Supplied information
<<<<

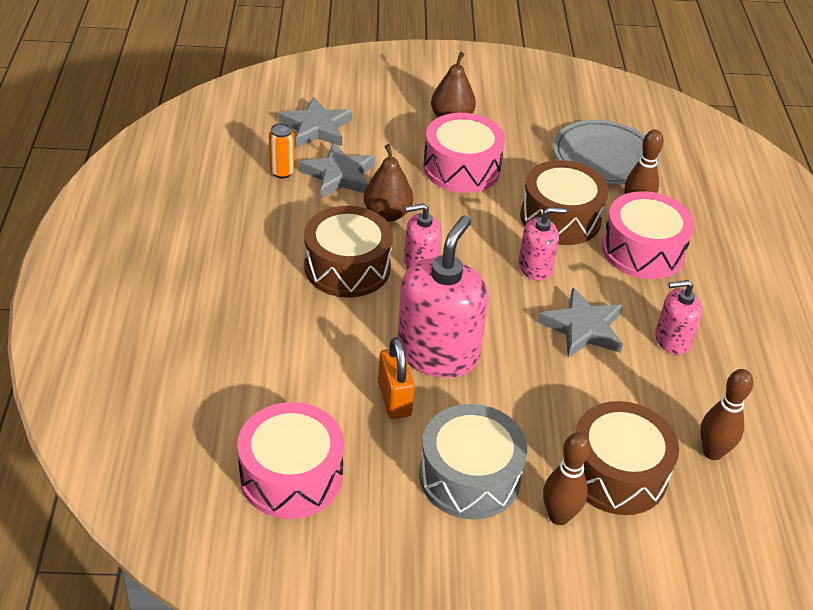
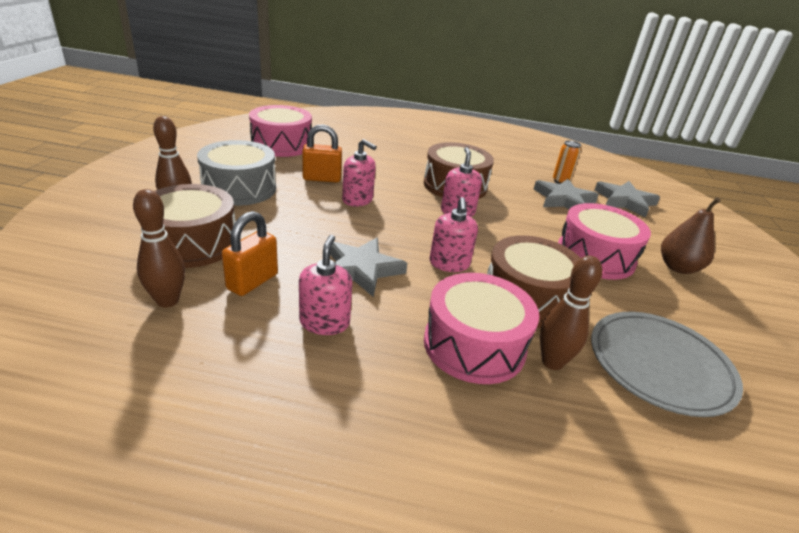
camera: 100 degrees right, 10 degrees down
(387, 214) = (518, 210): brown pear -> none
(437, 353) = (357, 200): pink soap dispenser -> pink soap dispenser, size x0.54
(649, 402) = (252, 281): none -> orange padlock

>>>>

Goal of the exercise
From the line with "(437, 353) = (357, 200): pink" to the last line of the material, give every line again exactly, and only those lines.

Reply to the task
(437, 353) = (357, 200): pink soap dispenser -> pink soap dispenser, size x0.54
(649, 402) = (252, 281): none -> orange padlock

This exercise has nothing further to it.